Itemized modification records
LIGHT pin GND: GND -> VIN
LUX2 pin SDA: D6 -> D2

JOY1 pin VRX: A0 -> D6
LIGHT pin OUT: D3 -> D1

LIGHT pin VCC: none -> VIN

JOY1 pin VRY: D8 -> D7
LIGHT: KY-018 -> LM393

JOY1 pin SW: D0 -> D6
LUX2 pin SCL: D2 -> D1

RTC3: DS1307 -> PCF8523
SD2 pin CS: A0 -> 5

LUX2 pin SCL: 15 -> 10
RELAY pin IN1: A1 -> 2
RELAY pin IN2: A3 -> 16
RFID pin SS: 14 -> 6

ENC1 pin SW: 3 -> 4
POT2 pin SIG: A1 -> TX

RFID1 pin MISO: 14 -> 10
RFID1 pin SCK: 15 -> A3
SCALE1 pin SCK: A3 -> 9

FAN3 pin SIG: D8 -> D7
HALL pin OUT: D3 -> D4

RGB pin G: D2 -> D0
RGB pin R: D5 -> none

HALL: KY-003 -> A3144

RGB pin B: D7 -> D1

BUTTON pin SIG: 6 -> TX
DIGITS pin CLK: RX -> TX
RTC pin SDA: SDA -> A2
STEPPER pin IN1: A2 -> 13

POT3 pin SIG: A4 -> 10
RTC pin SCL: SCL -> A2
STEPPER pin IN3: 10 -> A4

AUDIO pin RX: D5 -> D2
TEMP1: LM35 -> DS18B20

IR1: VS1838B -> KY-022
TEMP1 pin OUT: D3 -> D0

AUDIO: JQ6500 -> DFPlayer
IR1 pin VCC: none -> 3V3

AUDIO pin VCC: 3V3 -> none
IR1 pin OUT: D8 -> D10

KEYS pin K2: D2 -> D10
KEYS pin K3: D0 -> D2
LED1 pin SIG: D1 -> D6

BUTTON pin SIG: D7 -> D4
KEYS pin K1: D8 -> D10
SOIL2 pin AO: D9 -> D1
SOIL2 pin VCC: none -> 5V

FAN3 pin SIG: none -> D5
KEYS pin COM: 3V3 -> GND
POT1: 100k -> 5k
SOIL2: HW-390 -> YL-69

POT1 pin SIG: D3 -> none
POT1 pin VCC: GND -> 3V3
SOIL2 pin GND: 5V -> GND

● Problem statement
Copy the entries above exactly, but only from the line holding "LUX2 pin SCL: D2 -> D1" through the line holding "STEPPER pin IN1: A2 -> 13", both included.

● Task output
LUX2 pin SCL: D2 -> D1

RTC3: DS1307 -> PCF8523
SD2 pin CS: A0 -> 5

LUX2 pin SCL: 15 -> 10
RELAY pin IN1: A1 -> 2
RELAY pin IN2: A3 -> 16
RFID pin SS: 14 -> 6

ENC1 pin SW: 3 -> 4
POT2 pin SIG: A1 -> TX

RFID1 pin MISO: 14 -> 10
RFID1 pin SCK: 15 -> A3
SCALE1 pin SCK: A3 -> 9

FAN3 pin SIG: D8 -> D7
HALL pin OUT: D3 -> D4

RGB pin G: D2 -> D0
RGB pin R: D5 -> none

HALL: KY-003 -> A3144

RGB pin B: D7 -> D1

BUTTON pin SIG: 6 -> TX
DIGITS pin CLK: RX -> TX
RTC pin SDA: SDA -> A2
STEPPER pin IN1: A2 -> 13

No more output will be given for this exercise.